◆ Work required:
Which lines run from the one with "none -> pink round brick C2:D3 level 1" through the end of the data? Retype them exactly, without pictures.

**** Source data

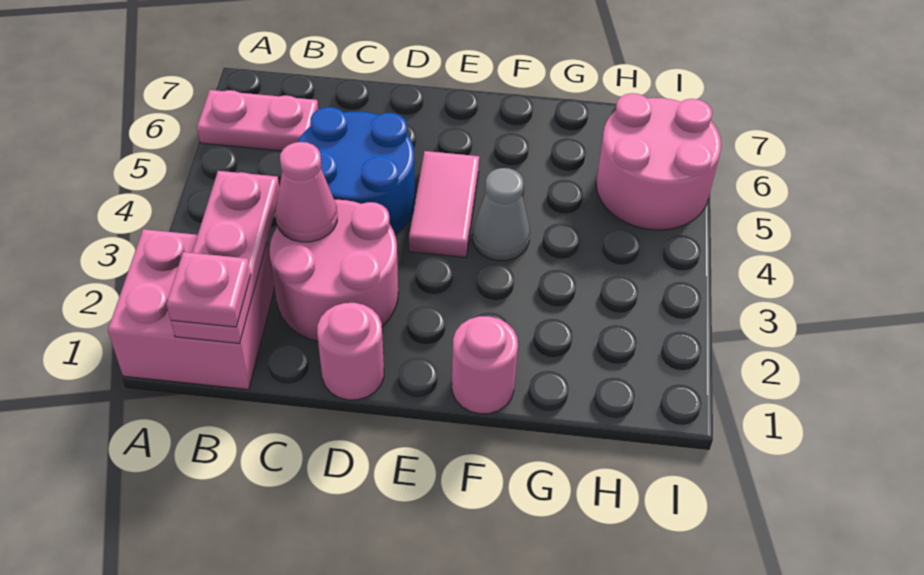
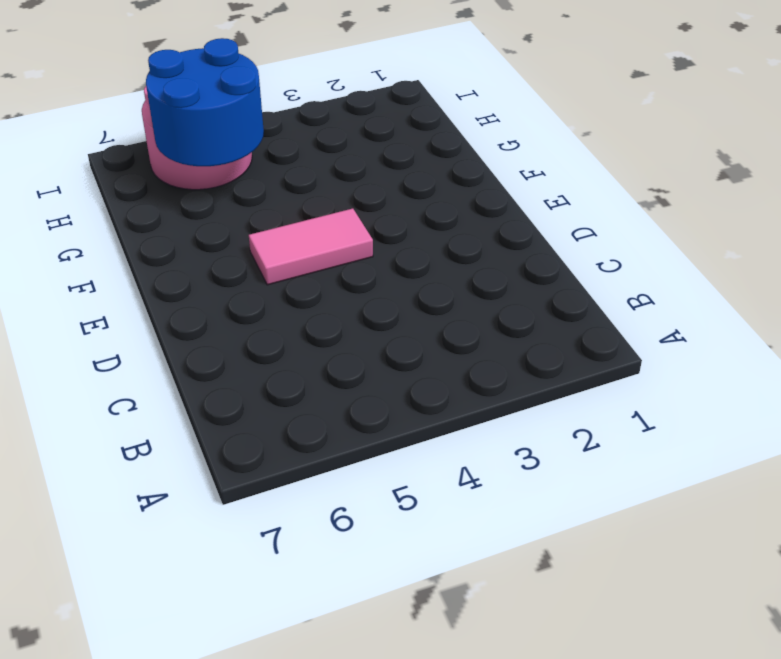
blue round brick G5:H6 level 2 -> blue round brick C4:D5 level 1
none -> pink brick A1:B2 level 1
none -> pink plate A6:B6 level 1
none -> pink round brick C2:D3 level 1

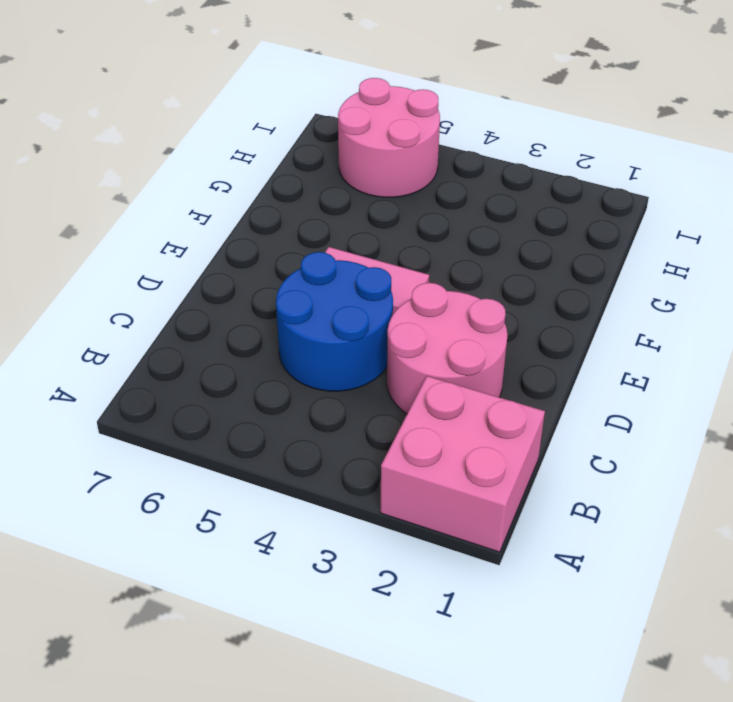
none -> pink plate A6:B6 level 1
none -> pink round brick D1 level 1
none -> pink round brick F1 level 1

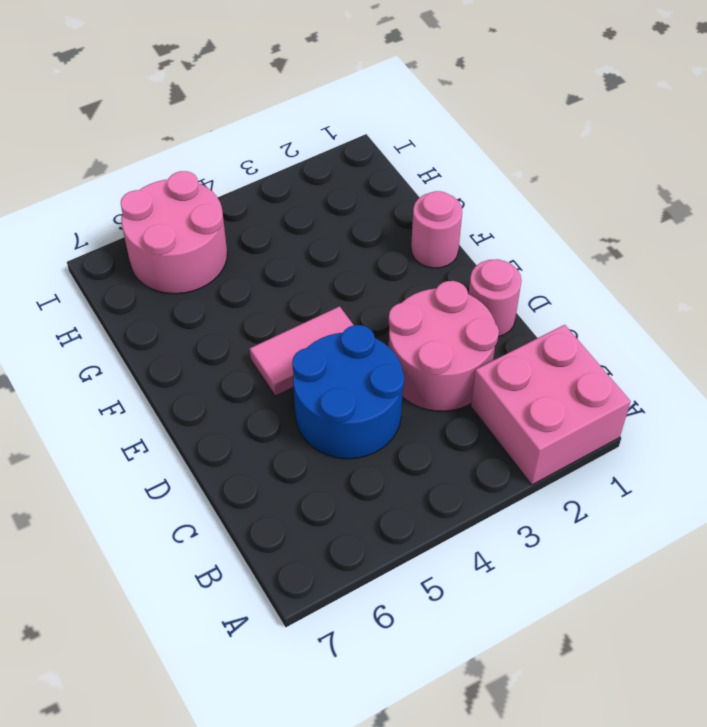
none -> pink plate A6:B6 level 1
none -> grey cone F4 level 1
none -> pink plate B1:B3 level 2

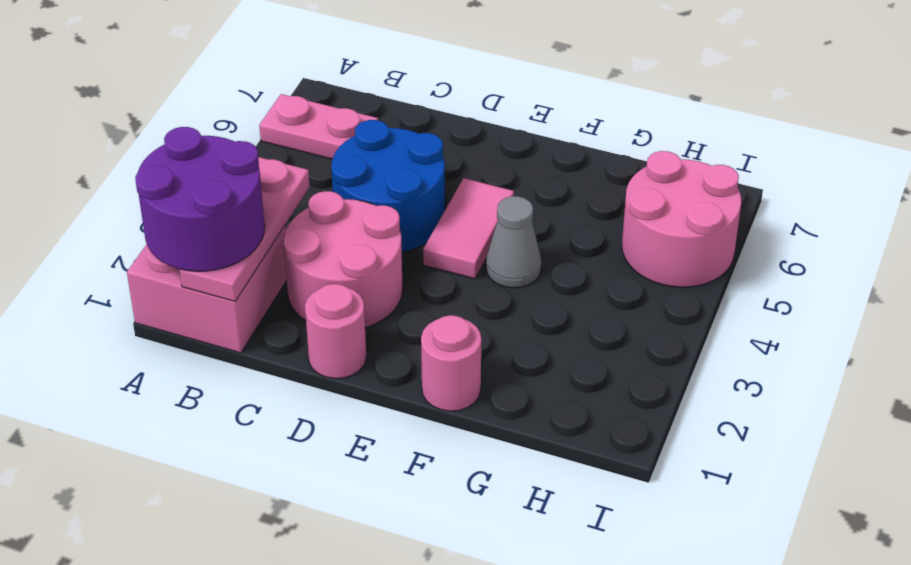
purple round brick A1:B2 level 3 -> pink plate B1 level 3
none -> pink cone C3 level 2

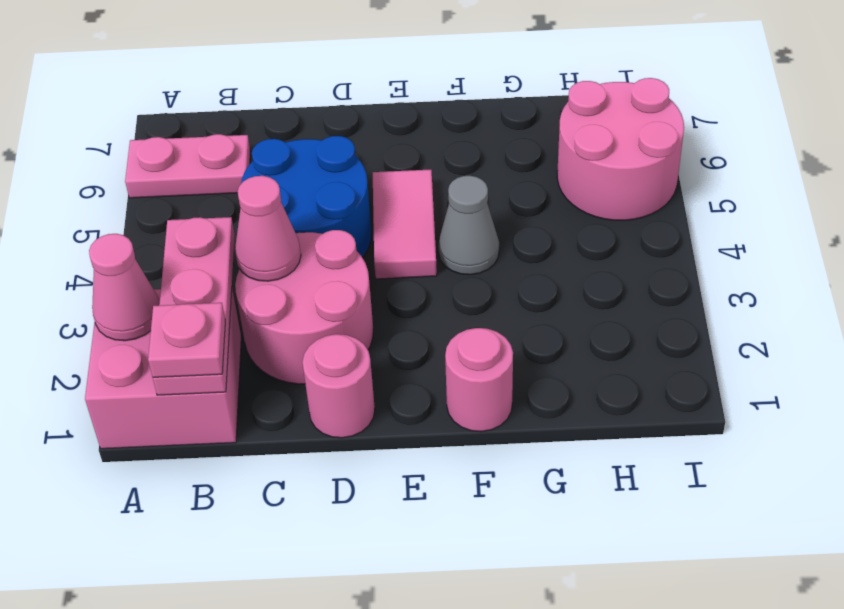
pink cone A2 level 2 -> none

********

◆ Task result:
none -> pink round brick C2:D3 level 1

none -> pink plate A6:B6 level 1
none -> pink round brick D1 level 1
none -> pink round brick F1 level 1

none -> pink plate A6:B6 level 1
none -> grey cone F4 level 1
none -> pink plate B1:B3 level 2

purple round brick A1:B2 level 3 -> pink plate B1 level 3
none -> pink cone C3 level 2

pink cone A2 level 2 -> none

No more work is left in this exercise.